• **WHAT THE TASK ASKS**:
In the entries below, every line with the string "MCLR" is to be reported.

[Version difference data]
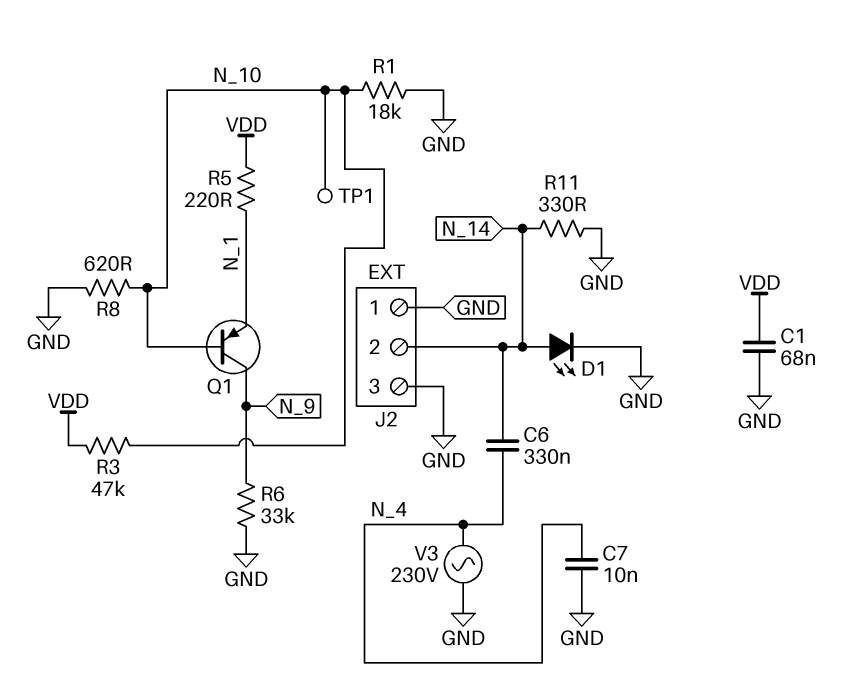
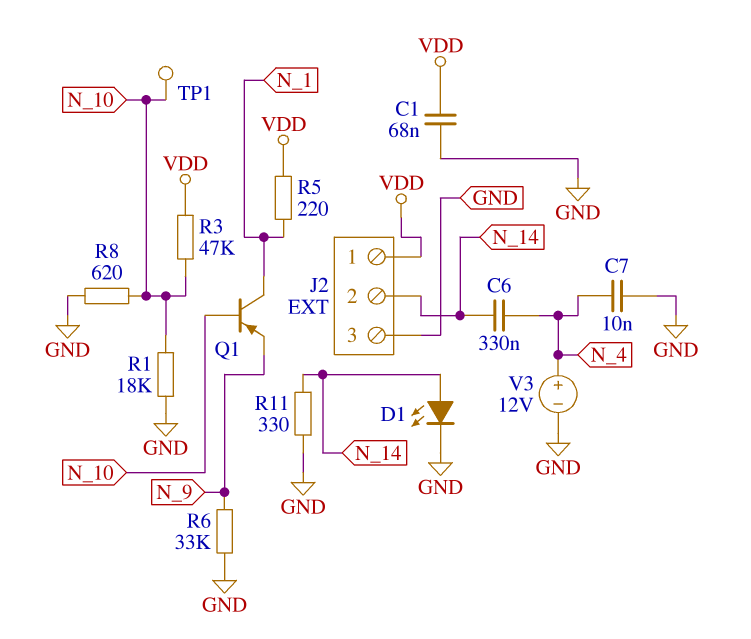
J2 pin 1: GND -> VDD
Q1: PNP (B N_10, C N_9, E N_1) -> PNP (B N_10, C N_1, E N_9)
V3: AC 230V (GND, N_4) -> 12V (plus N_4, minus GND)

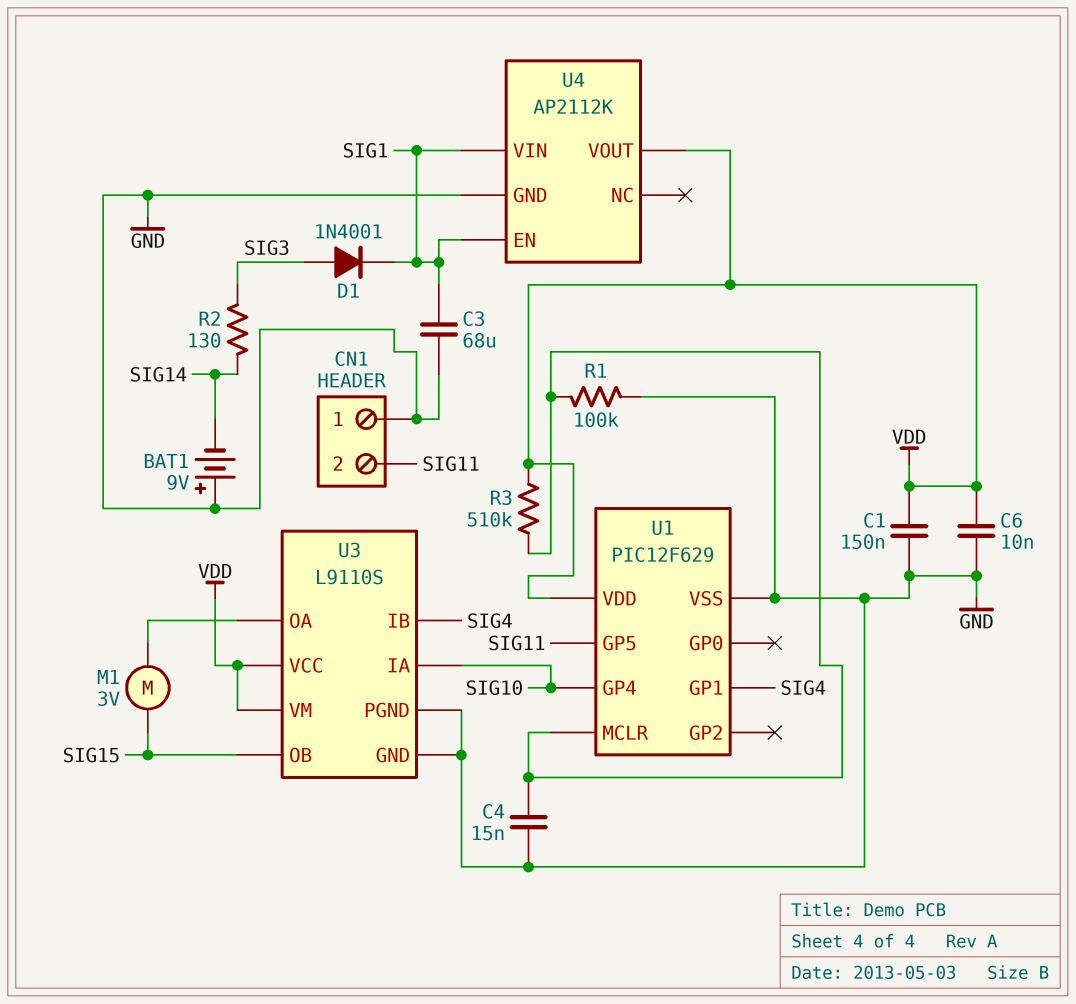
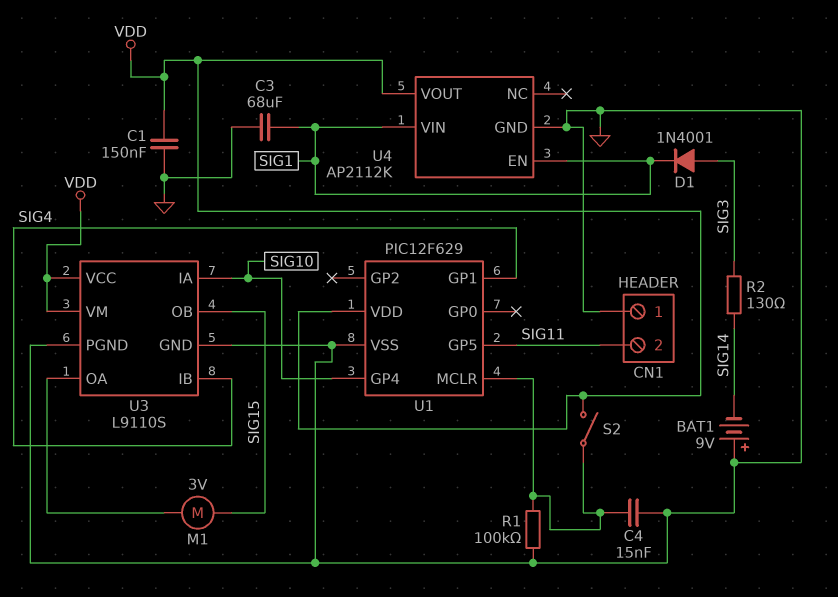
C6: 10nF (GND, VDD) -> none
R3: 510k (U1/MCLR, VDD) -> none
S2: none -> switch (U1/MCLR, VDD)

• **RESPONSE FOR THIS EXERCISE**:
R3: 510k (U1/MCLR, VDD) -> none
S2: none -> switch (U1/MCLR, VDD)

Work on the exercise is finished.